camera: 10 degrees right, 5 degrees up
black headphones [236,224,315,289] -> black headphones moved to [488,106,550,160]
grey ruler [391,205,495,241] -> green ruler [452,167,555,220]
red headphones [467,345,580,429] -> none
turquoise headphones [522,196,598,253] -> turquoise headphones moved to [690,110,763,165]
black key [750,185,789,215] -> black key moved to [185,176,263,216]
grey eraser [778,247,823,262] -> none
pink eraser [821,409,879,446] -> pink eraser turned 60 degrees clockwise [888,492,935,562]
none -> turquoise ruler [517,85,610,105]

******

▶ **Work task**: Report how many lines in the listing above contain the string "moved", giving the number alone.

▶ **Answer space**: 3